**ABOUT THIS EXERCISE:** Your reply should consist of the entries, copied exactly and stripped of images.

[[ RECORDS FOR THIS EXERCISE, beginning ]]

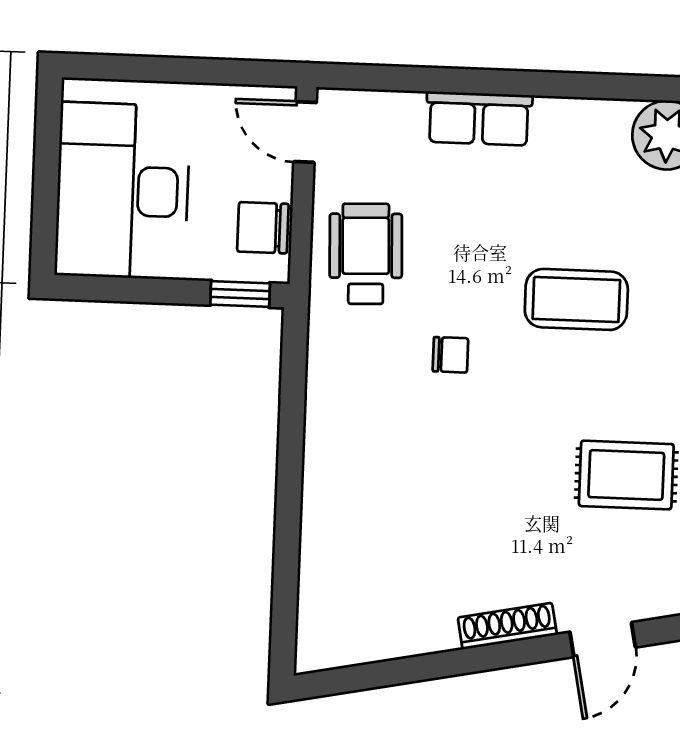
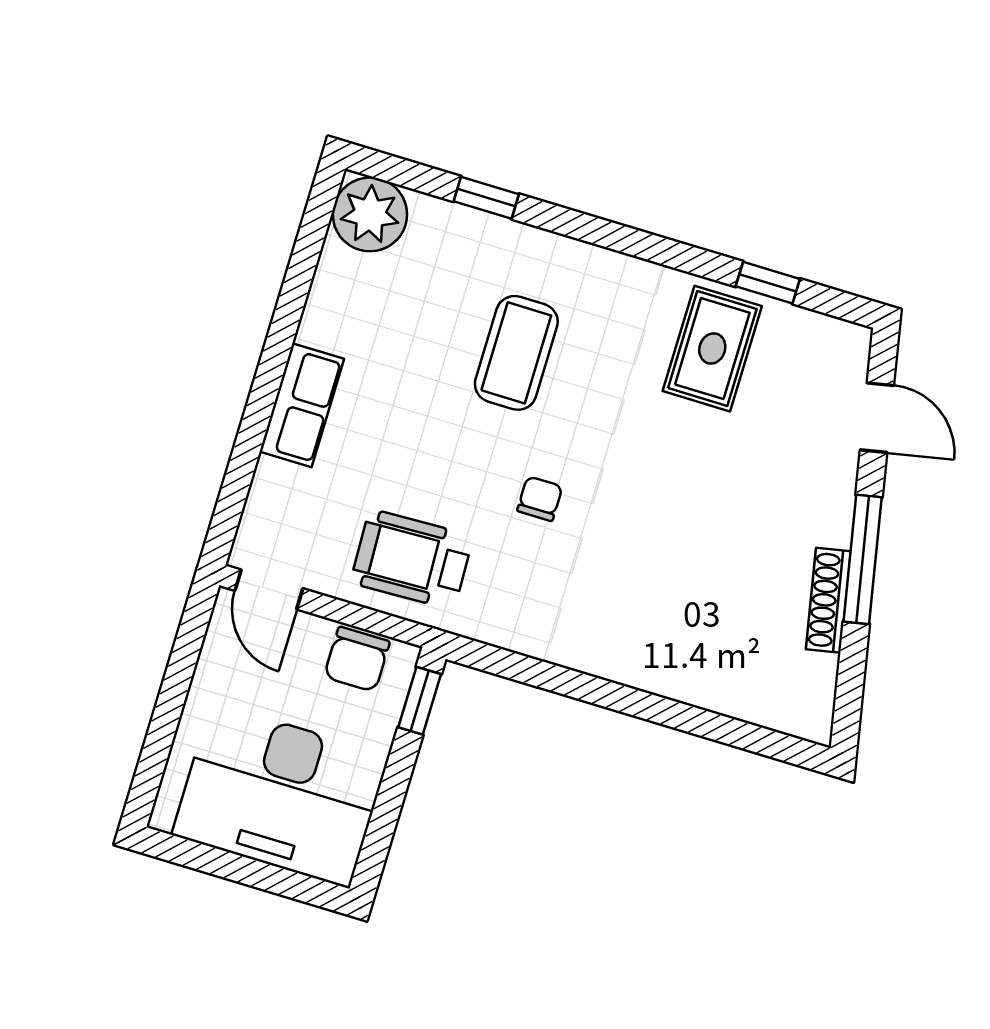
door: (305, 132) -> (269, 590), hinge flipped
shoe rack: (507, 626) -> (828, 600), moved
window: (472, 660) -> (863, 559), added

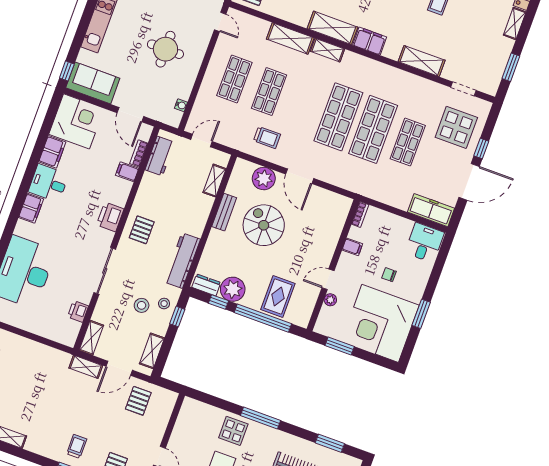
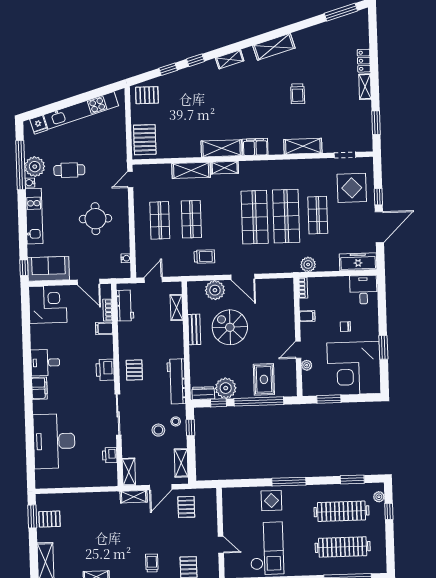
door: (220, 22) -> (130, 180), swing flipped
filing cabinet: (52, 152) -> (38, 337), removed
plant: (376, 191) -> (308, 264), added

[[ RECORDS FOR THIS EXERCISE, end ]]

**ANSWER SPACE:**
door: (305, 132) -> (269, 590), hinge flipped
shoe rack: (507, 626) -> (828, 600), moved
window: (472, 660) -> (863, 559), added

door: (220, 22) -> (130, 180), swing flipped
filing cabinet: (52, 152) -> (38, 337), removed
plant: (376, 191) -> (308, 264), added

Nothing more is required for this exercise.